## Your task
Below are the records; output them exactly from the first line through the line with "D3: LED yellow", stopping there.

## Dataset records
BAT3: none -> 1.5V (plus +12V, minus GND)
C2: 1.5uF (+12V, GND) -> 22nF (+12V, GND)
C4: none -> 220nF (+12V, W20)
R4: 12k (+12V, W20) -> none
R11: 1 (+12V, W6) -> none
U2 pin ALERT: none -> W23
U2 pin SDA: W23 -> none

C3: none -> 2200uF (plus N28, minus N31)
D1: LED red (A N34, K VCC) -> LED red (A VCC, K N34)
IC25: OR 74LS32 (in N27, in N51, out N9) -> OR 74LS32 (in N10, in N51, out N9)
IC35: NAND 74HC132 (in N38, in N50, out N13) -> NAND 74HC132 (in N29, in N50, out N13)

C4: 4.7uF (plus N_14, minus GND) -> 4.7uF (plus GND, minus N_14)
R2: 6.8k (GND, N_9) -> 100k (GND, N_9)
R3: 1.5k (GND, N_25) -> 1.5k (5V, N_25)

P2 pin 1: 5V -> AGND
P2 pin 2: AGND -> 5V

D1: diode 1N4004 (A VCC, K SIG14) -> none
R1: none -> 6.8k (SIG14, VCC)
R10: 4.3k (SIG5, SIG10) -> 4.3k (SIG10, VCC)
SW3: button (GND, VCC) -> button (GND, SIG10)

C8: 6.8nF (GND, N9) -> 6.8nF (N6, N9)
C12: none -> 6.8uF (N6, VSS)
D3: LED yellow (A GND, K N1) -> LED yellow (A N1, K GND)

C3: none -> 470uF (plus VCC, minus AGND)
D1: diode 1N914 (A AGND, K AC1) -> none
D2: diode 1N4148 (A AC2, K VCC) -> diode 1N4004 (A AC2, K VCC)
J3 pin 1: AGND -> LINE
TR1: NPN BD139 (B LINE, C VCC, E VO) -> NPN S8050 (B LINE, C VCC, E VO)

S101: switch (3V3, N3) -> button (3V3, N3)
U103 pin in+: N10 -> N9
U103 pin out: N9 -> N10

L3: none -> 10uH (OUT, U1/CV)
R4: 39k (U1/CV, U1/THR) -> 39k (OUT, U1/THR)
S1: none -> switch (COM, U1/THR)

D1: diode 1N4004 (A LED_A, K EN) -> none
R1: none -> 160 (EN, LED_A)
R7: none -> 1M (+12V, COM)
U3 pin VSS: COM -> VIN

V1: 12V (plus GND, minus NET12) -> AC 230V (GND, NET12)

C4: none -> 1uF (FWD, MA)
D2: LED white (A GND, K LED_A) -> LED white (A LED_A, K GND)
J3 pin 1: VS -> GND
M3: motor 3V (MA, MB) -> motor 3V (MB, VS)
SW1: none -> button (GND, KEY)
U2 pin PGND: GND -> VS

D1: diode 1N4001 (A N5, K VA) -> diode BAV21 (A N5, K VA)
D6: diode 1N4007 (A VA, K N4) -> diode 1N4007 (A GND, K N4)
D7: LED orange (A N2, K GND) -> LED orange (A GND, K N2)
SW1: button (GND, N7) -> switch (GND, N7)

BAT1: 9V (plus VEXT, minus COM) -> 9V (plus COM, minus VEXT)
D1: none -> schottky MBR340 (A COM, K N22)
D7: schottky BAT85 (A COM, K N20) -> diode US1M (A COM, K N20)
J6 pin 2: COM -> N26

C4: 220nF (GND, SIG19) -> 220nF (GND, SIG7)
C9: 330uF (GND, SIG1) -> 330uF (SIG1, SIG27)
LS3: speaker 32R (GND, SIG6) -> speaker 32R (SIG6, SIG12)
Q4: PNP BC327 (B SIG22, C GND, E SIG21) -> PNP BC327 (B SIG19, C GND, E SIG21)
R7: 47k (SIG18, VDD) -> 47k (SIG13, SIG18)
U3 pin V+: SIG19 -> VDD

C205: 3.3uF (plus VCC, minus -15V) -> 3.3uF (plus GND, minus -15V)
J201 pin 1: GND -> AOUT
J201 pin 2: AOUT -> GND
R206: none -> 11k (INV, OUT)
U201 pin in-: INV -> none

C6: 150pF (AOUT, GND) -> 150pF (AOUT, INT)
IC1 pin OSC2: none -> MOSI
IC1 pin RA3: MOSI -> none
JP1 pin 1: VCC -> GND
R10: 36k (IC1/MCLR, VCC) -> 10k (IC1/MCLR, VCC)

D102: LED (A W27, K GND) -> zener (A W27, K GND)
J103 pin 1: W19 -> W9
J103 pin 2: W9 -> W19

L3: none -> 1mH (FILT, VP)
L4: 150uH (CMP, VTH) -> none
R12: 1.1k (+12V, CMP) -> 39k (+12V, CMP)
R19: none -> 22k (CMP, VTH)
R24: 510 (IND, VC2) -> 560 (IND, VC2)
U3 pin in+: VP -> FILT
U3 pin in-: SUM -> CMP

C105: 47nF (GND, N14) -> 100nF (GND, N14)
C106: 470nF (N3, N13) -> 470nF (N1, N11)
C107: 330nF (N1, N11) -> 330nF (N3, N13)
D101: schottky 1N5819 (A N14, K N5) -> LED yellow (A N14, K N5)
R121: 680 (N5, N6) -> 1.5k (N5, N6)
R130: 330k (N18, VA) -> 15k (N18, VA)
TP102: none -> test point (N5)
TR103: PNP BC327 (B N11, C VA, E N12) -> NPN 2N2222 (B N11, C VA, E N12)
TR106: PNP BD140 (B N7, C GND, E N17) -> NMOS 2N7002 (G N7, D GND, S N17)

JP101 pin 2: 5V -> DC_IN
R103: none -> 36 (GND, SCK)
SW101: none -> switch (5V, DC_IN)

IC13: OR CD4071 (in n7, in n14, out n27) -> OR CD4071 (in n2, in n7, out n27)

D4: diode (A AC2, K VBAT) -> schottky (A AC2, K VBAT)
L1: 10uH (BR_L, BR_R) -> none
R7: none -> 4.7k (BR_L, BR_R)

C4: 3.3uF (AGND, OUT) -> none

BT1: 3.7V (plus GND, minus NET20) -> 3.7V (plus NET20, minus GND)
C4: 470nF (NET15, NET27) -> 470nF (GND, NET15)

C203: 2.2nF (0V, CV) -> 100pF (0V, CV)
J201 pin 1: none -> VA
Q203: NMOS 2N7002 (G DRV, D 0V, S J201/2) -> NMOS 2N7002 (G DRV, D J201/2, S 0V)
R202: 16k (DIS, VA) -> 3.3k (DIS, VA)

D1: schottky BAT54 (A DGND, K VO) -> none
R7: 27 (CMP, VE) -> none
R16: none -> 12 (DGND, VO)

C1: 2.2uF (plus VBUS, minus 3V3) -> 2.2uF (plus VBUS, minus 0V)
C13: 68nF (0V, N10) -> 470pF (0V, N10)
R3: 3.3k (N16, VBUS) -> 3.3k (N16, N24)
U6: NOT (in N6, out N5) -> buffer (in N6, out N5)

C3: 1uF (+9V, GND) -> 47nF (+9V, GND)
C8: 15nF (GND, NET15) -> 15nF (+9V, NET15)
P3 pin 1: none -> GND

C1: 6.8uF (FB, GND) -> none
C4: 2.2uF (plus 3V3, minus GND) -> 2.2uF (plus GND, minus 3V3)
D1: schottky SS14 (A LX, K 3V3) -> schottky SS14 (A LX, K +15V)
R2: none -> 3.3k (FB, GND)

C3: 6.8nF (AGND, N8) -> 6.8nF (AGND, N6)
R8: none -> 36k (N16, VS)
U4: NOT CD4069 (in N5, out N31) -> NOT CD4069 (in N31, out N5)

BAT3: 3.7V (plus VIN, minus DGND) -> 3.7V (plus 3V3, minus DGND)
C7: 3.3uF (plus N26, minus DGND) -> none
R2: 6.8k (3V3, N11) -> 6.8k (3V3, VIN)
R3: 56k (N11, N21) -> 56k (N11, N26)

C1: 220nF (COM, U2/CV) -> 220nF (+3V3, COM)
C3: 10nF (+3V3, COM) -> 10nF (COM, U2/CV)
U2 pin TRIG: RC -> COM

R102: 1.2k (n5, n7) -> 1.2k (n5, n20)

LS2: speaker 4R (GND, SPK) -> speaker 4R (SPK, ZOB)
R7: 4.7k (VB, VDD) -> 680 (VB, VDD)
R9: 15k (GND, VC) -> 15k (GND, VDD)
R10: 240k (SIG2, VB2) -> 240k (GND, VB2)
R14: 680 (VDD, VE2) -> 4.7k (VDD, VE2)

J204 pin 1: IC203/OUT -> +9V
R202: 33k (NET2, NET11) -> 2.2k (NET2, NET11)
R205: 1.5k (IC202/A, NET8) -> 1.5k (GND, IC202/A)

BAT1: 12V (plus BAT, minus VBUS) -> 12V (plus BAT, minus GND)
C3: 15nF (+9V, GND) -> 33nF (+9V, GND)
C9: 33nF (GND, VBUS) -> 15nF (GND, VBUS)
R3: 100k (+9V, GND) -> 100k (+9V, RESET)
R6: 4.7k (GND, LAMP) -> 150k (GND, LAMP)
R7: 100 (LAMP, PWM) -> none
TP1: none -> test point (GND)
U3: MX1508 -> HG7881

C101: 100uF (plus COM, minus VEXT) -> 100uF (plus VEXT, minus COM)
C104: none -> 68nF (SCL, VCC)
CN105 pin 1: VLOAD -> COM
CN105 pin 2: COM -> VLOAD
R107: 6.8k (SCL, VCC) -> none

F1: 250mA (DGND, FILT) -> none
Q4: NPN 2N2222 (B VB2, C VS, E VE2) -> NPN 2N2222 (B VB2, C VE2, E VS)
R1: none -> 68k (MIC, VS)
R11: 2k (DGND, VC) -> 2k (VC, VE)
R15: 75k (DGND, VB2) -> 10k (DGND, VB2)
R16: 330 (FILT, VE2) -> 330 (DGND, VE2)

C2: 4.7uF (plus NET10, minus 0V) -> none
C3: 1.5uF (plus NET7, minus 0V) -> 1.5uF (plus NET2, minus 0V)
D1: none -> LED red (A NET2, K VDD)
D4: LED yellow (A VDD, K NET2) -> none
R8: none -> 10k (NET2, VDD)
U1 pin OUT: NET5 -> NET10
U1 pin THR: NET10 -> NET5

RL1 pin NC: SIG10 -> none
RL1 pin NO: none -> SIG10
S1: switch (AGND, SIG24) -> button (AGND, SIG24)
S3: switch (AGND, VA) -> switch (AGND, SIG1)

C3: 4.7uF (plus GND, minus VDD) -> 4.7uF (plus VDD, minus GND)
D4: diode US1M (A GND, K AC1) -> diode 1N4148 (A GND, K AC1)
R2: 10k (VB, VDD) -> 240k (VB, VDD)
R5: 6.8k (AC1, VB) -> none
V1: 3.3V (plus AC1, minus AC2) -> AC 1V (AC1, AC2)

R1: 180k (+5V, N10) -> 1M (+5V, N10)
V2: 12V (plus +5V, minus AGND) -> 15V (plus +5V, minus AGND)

## Answer space
BAT3: none -> 1.5V (plus +12V, minus GND)
C2: 1.5uF (+12V, GND) -> 22nF (+12V, GND)
C4: none -> 220nF (+12V, W20)
R4: 12k (+12V, W20) -> none
R11: 1 (+12V, W6) -> none
U2 pin ALERT: none -> W23
U2 pin SDA: W23 -> none

C3: none -> 2200uF (plus N28, minus N31)
D1: LED red (A N34, K VCC) -> LED red (A VCC, K N34)
IC25: OR 74LS32 (in N27, in N51, out N9) -> OR 74LS32 (in N10, in N51, out N9)
IC35: NAND 74HC132 (in N38, in N50, out N13) -> NAND 74HC132 (in N29, in N50, out N13)

C4: 4.7uF (plus N_14, minus GND) -> 4.7uF (plus GND, minus N_14)
R2: 6.8k (GND, N_9) -> 100k (GND, N_9)
R3: 1.5k (GND, N_25) -> 1.5k (5V, N_25)

P2 pin 1: 5V -> AGND
P2 pin 2: AGND -> 5V

D1: diode 1N4004 (A VCC, K SIG14) -> none
R1: none -> 6.8k (SIG14, VCC)
R10: 4.3k (SIG5, SIG10) -> 4.3k (SIG10, VCC)
SW3: button (GND, VCC) -> button (GND, SIG10)

C8: 6.8nF (GND, N9) -> 6.8nF (N6, N9)
C12: none -> 6.8uF (N6, VSS)
D3: LED yellow (A GND, K N1) -> LED yellow (A N1, K GND)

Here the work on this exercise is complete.